- Work required -
All lines of the entries with "bowl" in them must be listed.

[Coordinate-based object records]
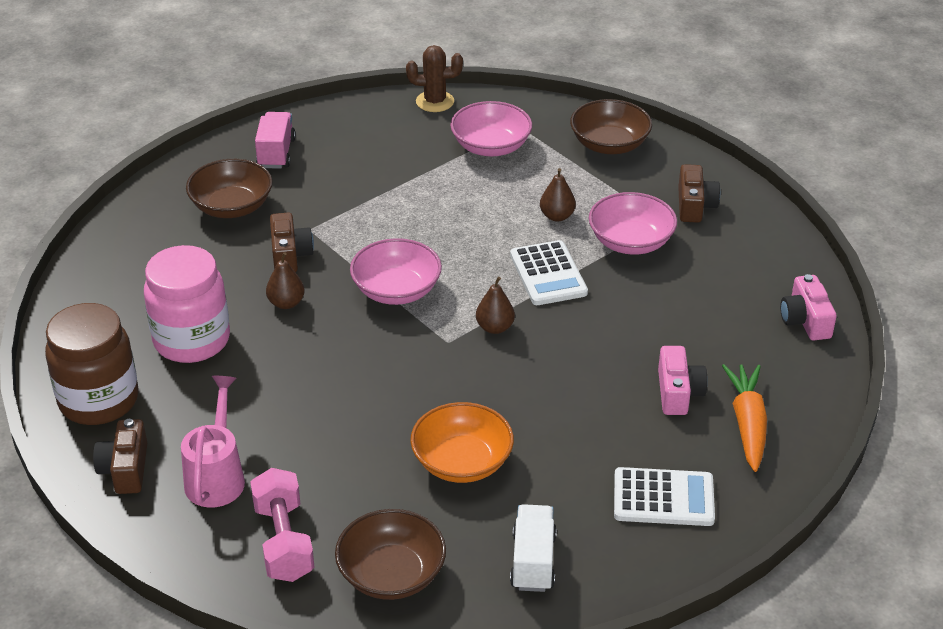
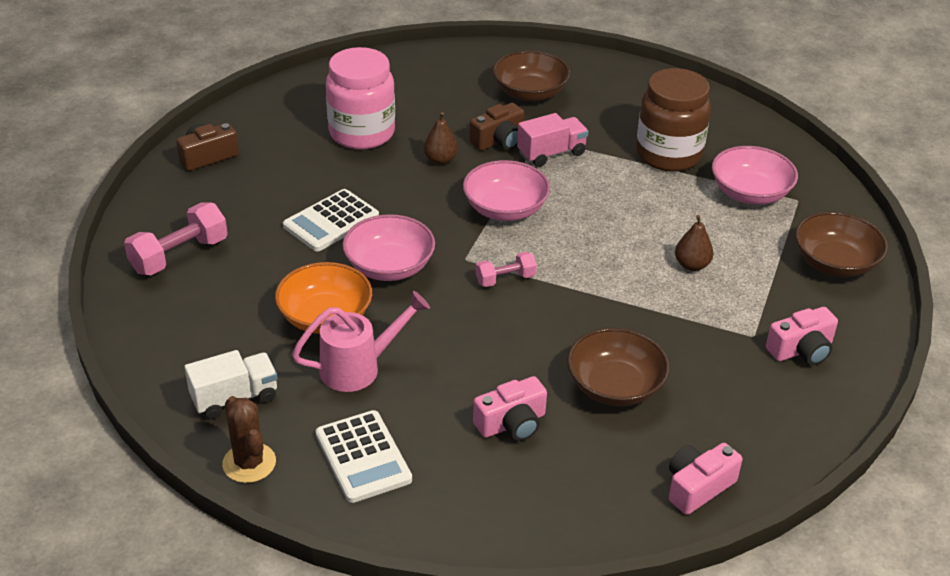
camera: 60 degrees right, 0 degrees up
brown jar [45,303,139,425] -> brown jar moved to [636,68,711,171]
pink watering can [181,376,245,508] -> pink watering can moved to [292,291,430,392]
pink truck [255,112,296,169] -> pink truck moved to [517,113,589,167]
brown bowl [335,509,446,600] -> brown bowl moved to [567,328,669,406]
brown cactus [406,45,463,112] -> brown cactus moved to [222,396,276,483]
brown pear [476,277,515,334] -> pink dumbbell [476,252,537,287]
white calculator [510,240,588,305] -> white calculator moved to [283,189,379,251]
pink bowl [589,192,677,255] -> pink bowl moved to [342,214,435,281]
brown camera [678,164,720,223] -> pink camera [766,307,838,365]
orange carrot [722,364,767,472] -> none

- Task answer -
brown bowl [335,509,446,600] -> brown bowl moved to [567,328,669,406]
pink bowl [589,192,677,255] -> pink bowl moved to [342,214,435,281]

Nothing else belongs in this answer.